= WHAT YOU NEED TO DO =
Give again, exactly as written, each line of the material below starting at the line that contains "U7 pin OUT: J7/2 -> SIG21" and ending at the line that contains "M2: motor 24V". Both ends count, and no other line does.

= DATASET EXTRACT =
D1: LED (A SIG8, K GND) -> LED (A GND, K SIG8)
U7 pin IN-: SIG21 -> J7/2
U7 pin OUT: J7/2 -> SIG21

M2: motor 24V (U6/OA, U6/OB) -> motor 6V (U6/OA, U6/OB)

* * *

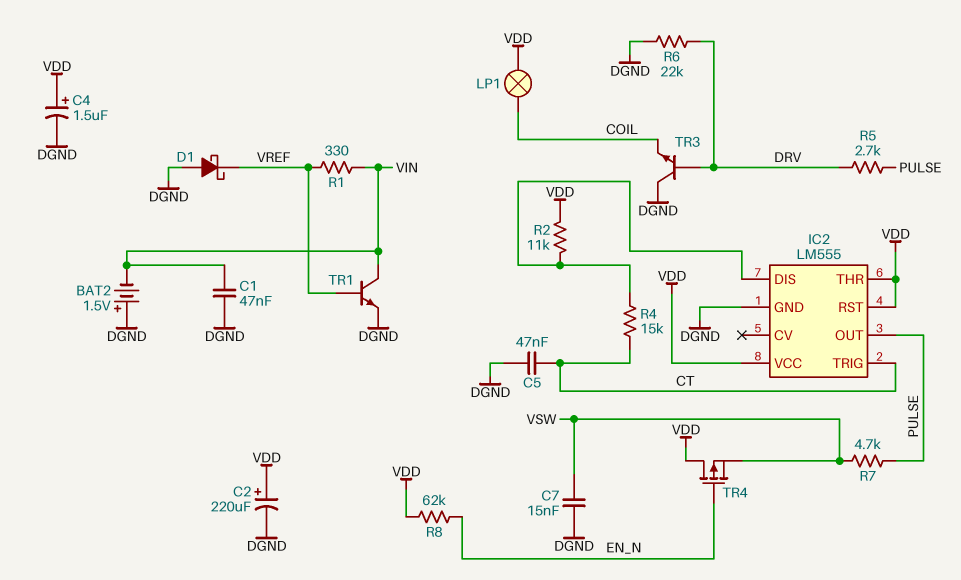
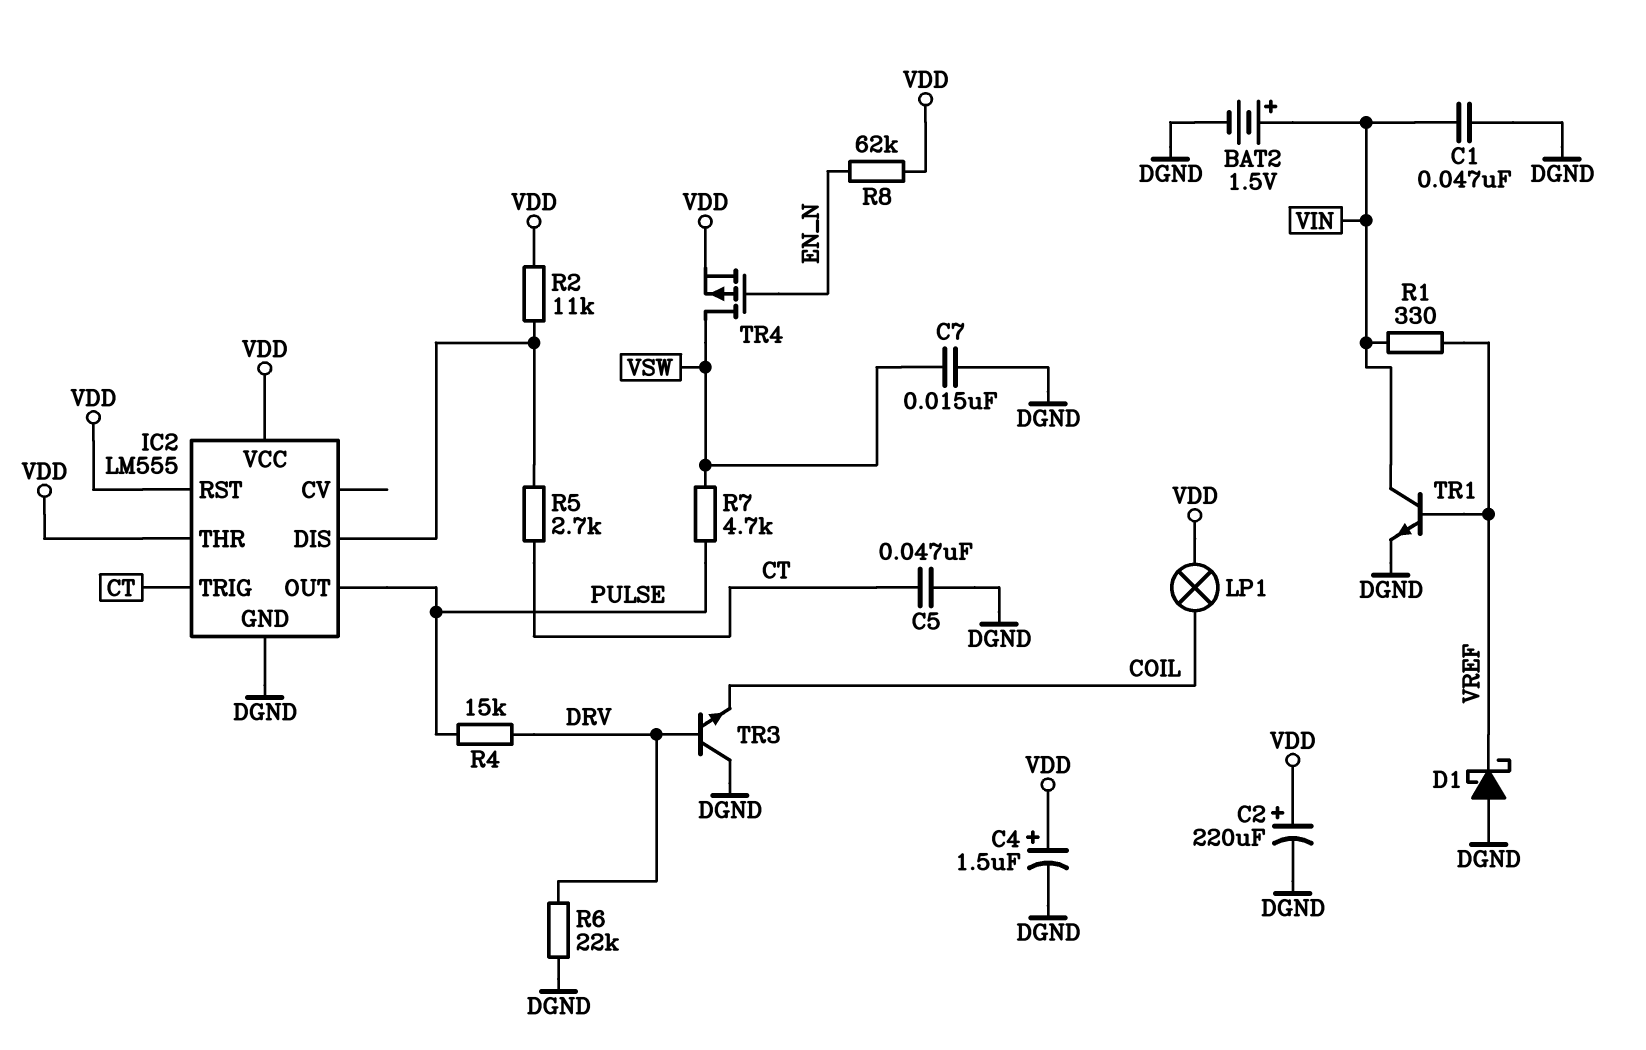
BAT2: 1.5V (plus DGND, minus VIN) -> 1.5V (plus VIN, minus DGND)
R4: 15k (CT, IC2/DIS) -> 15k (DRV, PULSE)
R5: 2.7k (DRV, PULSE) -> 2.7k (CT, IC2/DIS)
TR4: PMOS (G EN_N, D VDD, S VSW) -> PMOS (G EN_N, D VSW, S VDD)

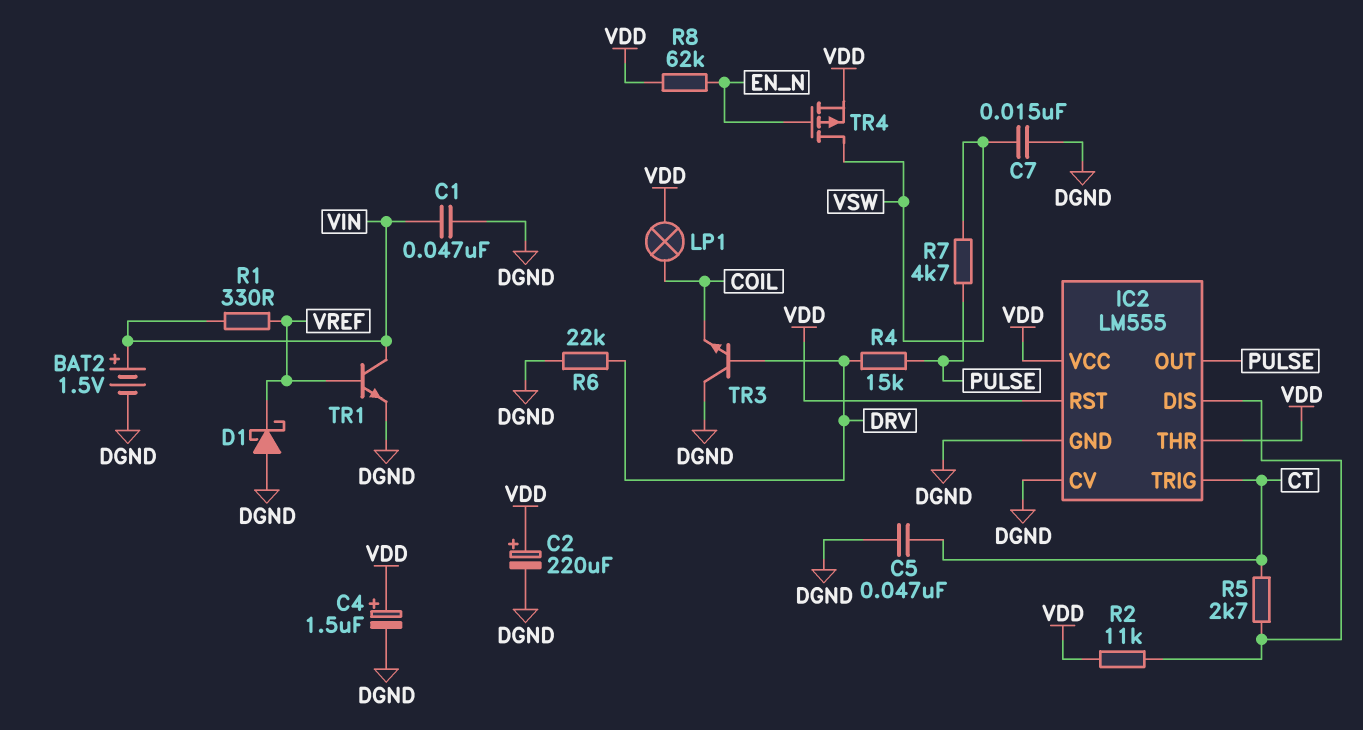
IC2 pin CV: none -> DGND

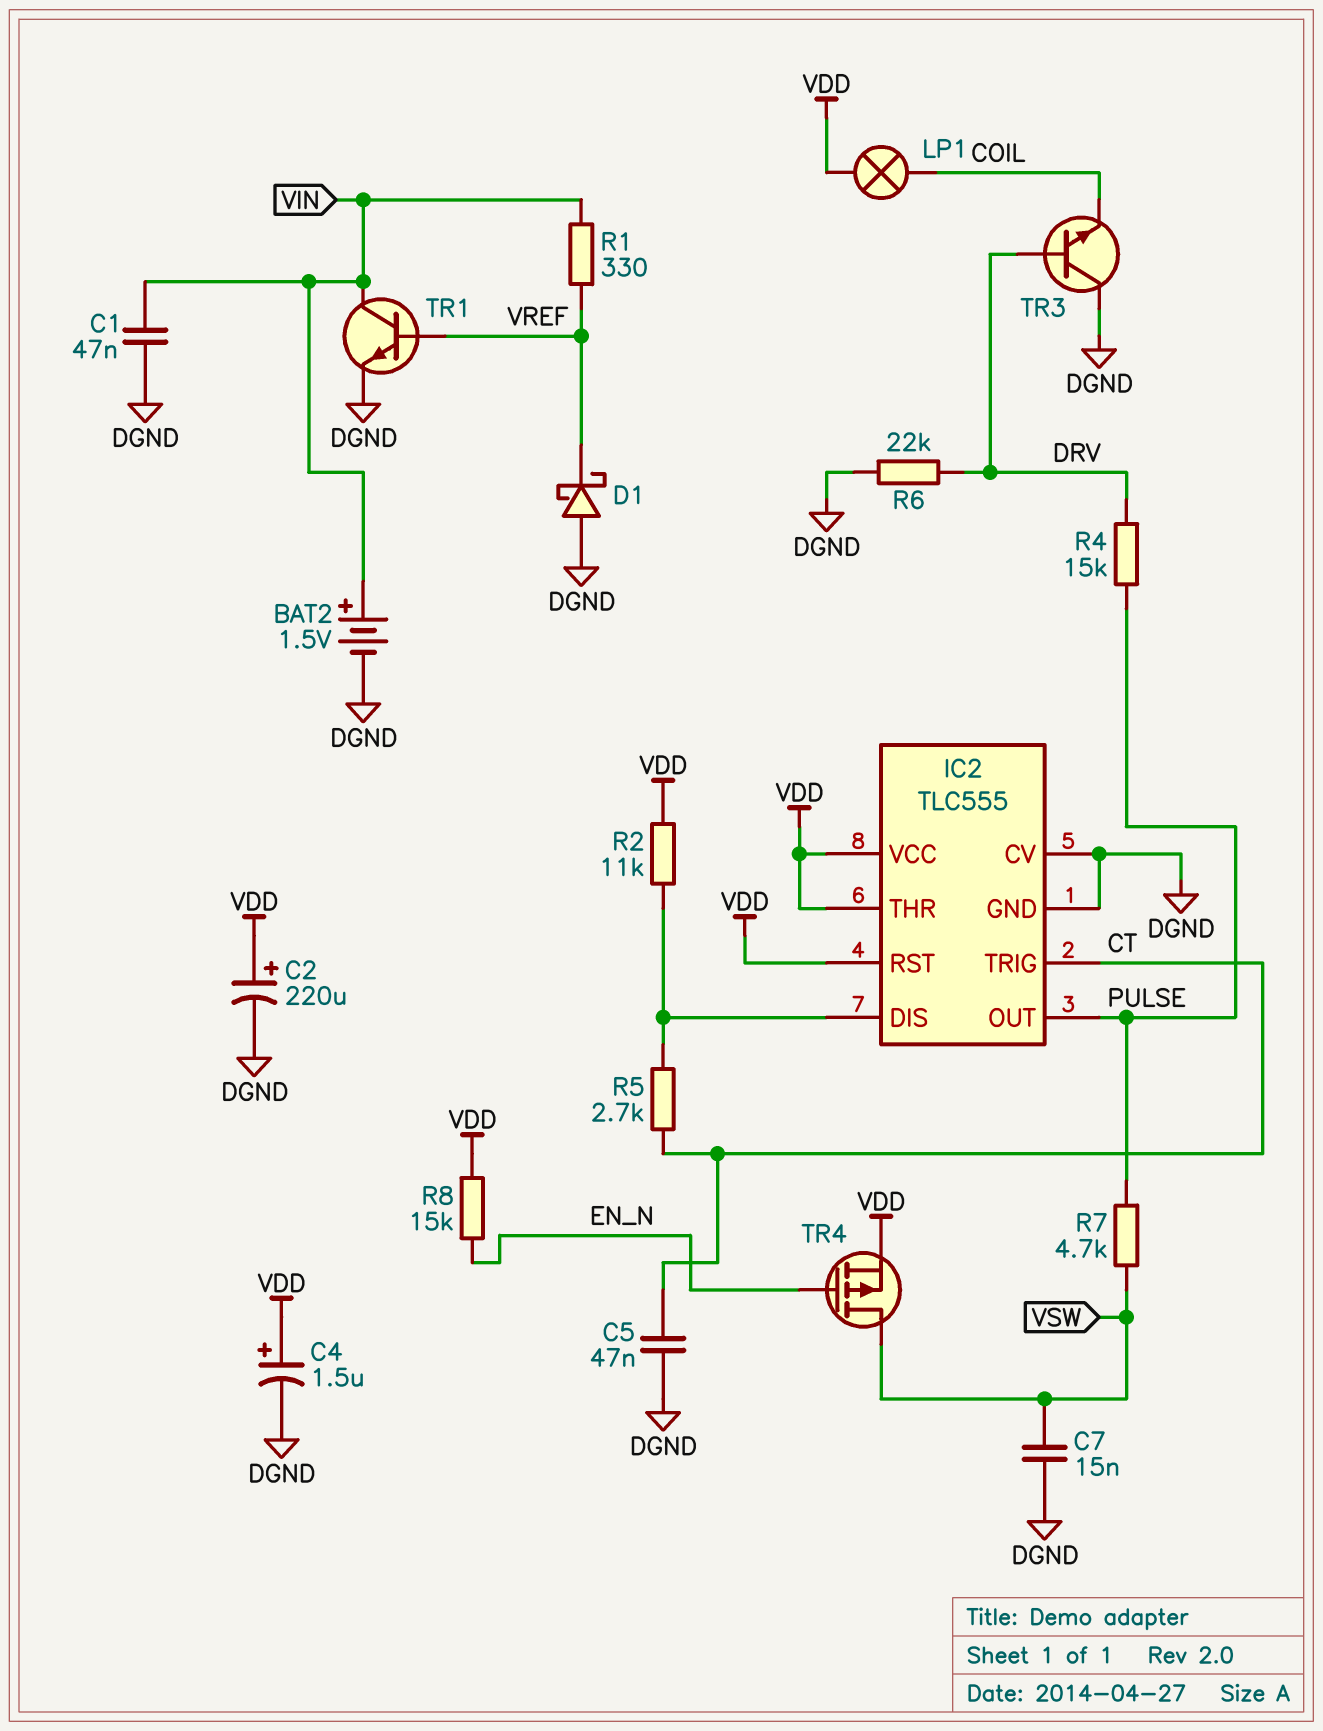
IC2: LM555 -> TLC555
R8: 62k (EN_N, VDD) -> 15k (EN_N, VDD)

= RESPONSE TO THIS EXERCISE =
U7 pin OUT: J7/2 -> SIG21

M2: motor 24V (U6/OA, U6/OB) -> motor 6V (U6/OA, U6/OB)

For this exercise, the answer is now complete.